Records from a data collection
· · · · · · ·

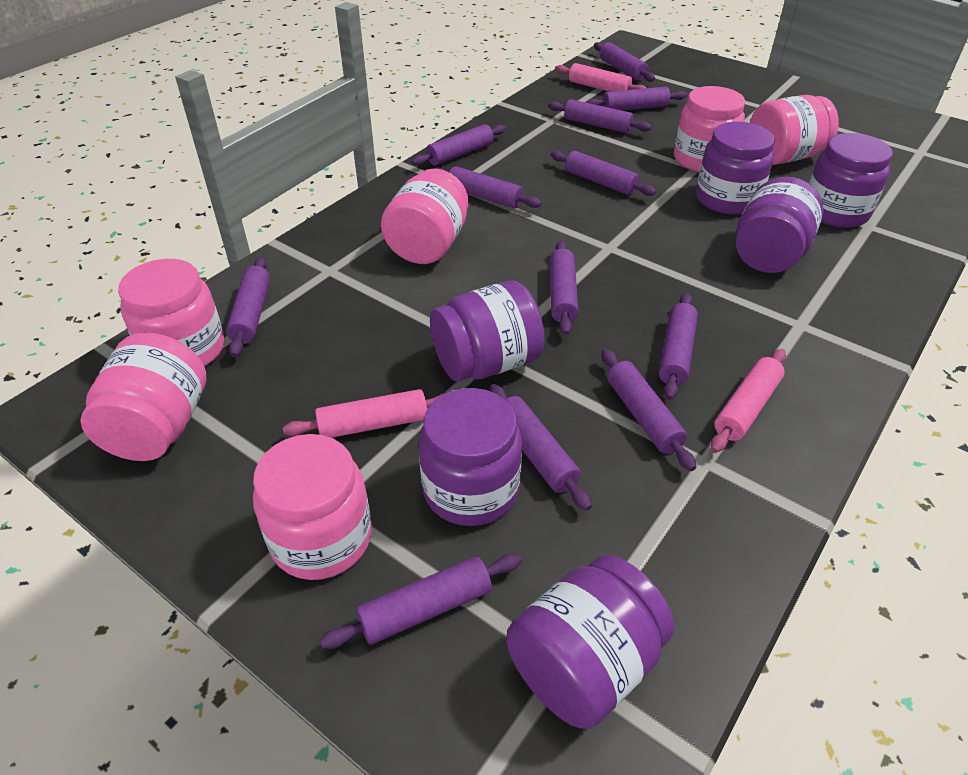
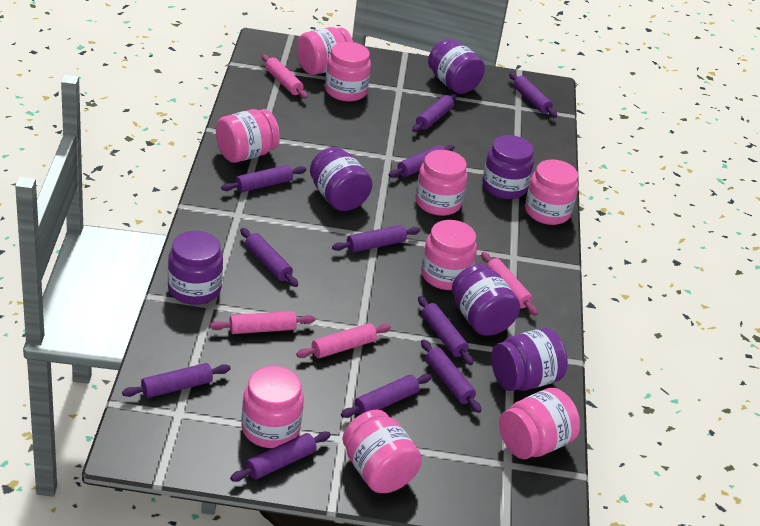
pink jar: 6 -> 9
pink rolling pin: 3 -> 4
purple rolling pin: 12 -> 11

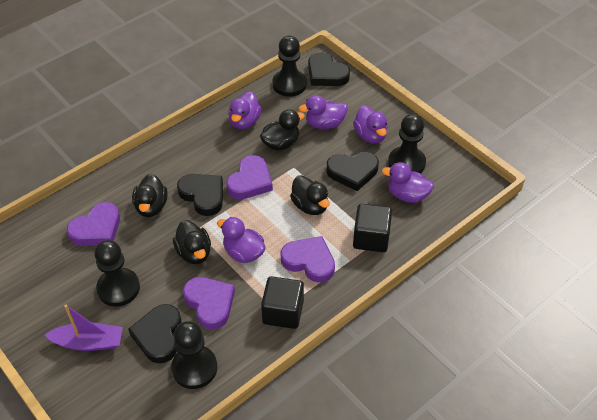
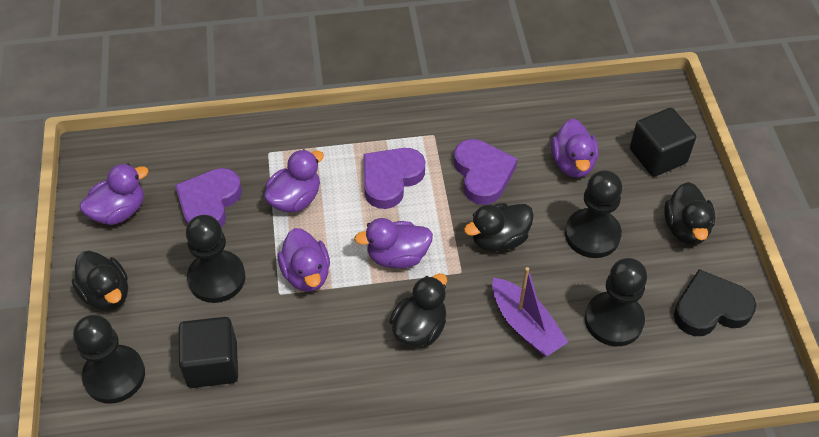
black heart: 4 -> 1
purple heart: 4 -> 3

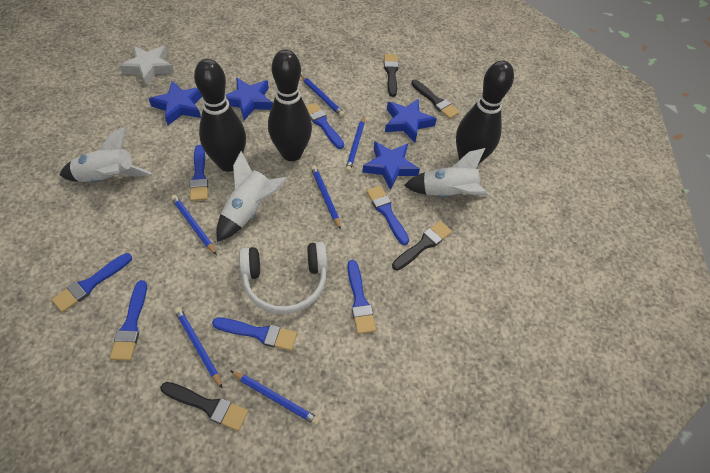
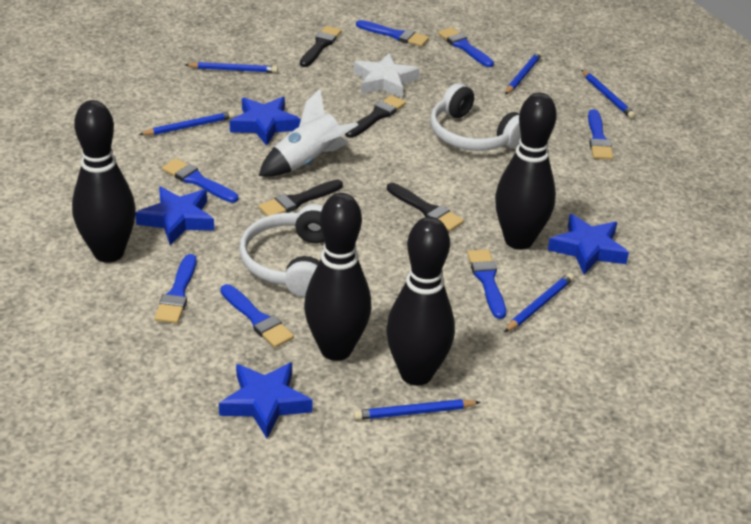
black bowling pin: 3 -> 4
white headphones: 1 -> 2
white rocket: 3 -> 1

· · · · · · ·

Activity:
A word-for-word copy of the records is needed, with no pictures carried over.

Exercise solution:
pink jar: 6 -> 9
pink rolling pin: 3 -> 4
purple rolling pin: 12 -> 11

black heart: 4 -> 1
purple heart: 4 -> 3

black bowling pin: 3 -> 4
white headphones: 1 -> 2
white rocket: 3 -> 1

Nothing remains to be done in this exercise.